» **Task requirements**
What is needed is an exact copy of the records below, with the pictures left out.

» **Data records**
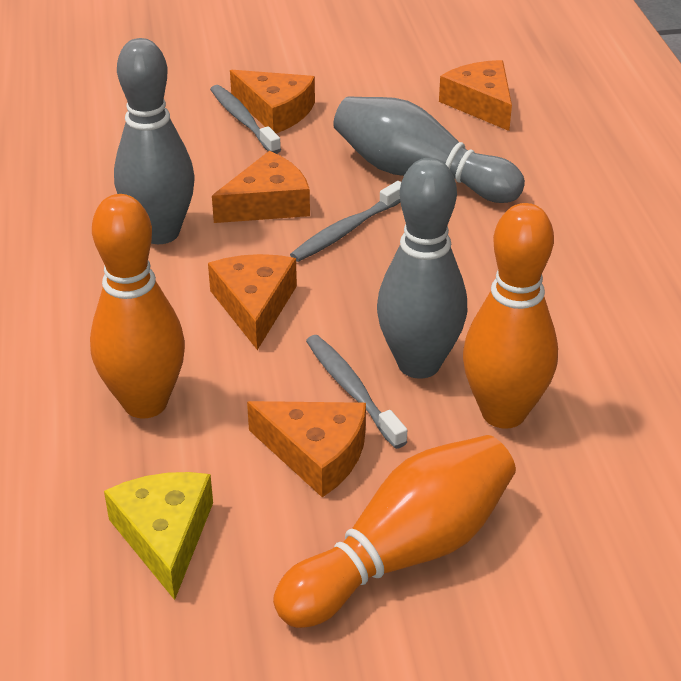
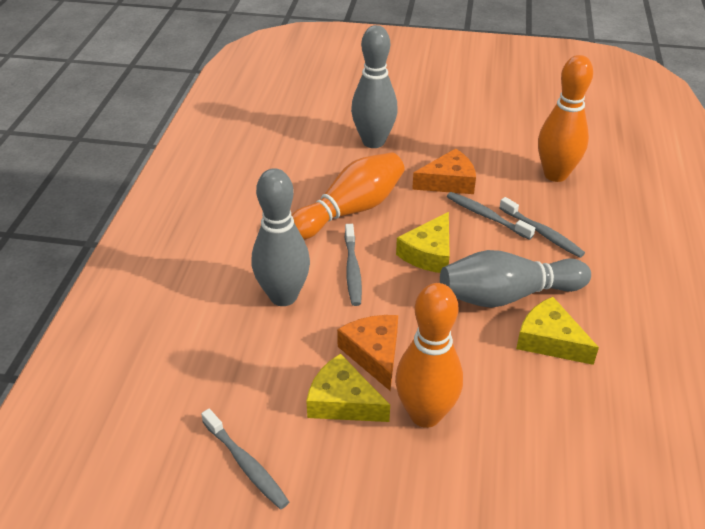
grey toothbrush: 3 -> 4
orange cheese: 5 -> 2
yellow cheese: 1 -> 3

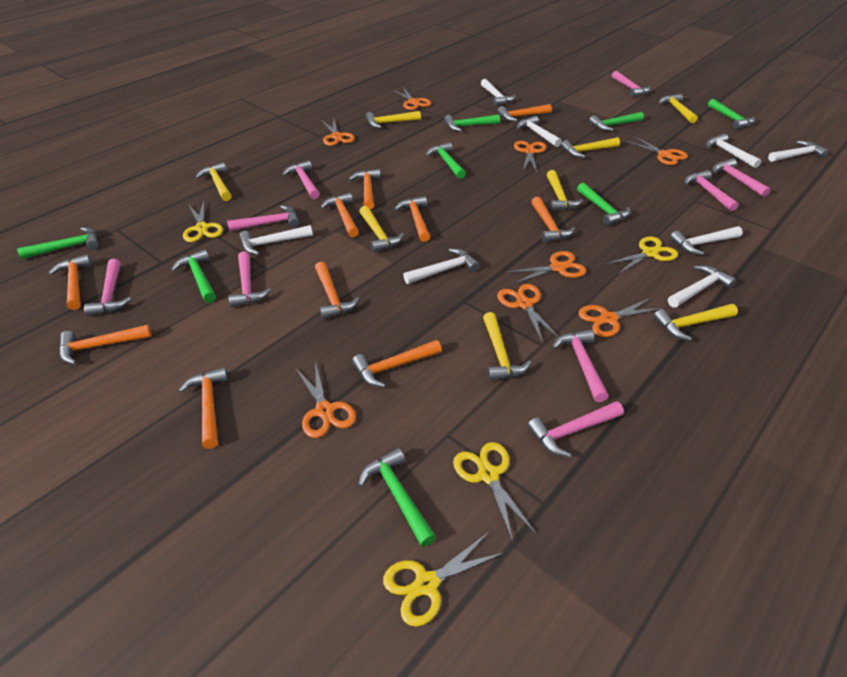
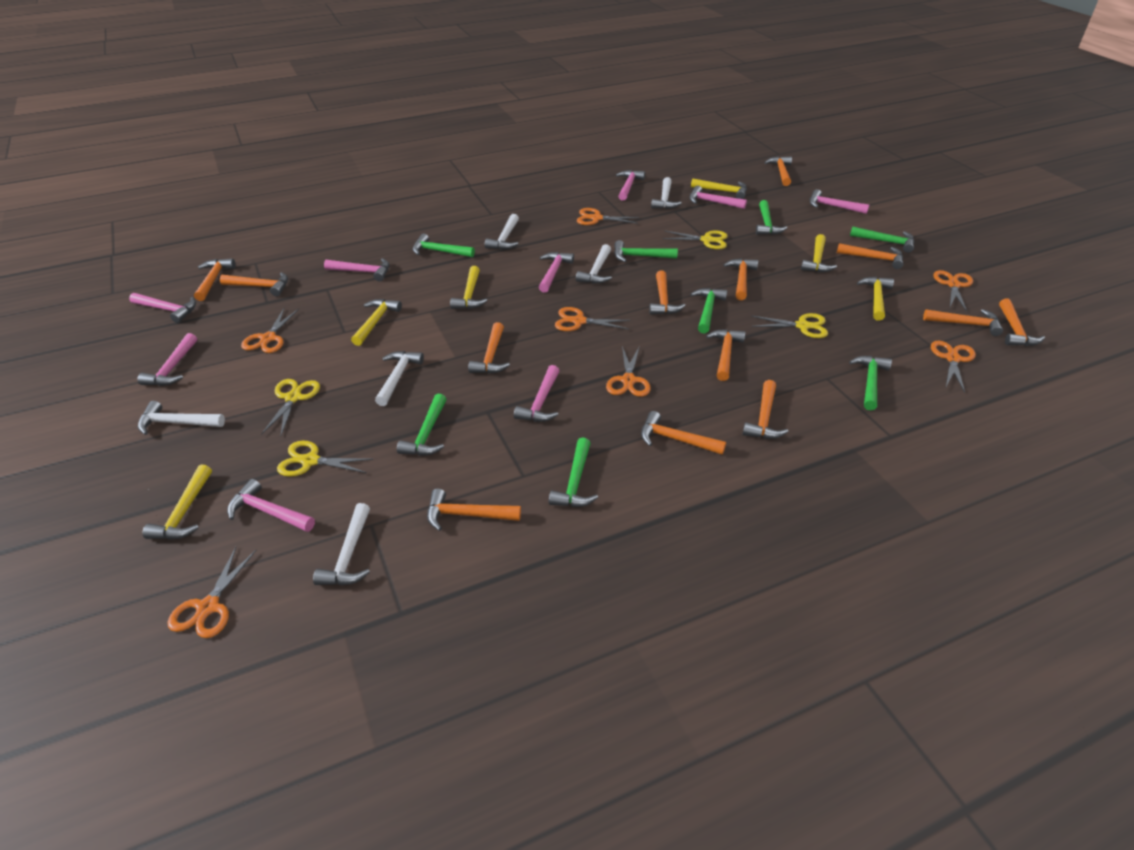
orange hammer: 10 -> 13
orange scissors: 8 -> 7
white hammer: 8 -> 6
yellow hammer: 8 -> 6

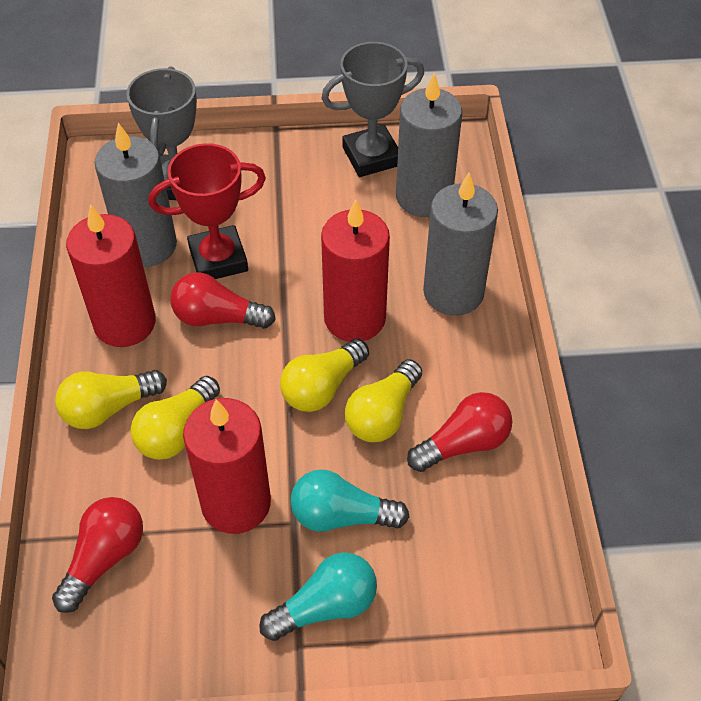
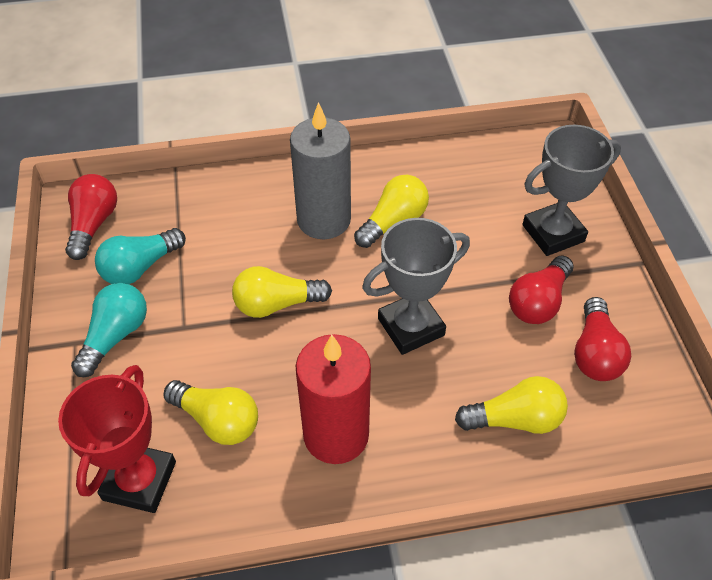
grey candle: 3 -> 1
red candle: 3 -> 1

» **Task output**
grey toothbrush: 3 -> 4
orange cheese: 5 -> 2
yellow cheese: 1 -> 3

orange hammer: 10 -> 13
orange scissors: 8 -> 7
white hammer: 8 -> 6
yellow hammer: 8 -> 6

grey candle: 3 -> 1
red candle: 3 -> 1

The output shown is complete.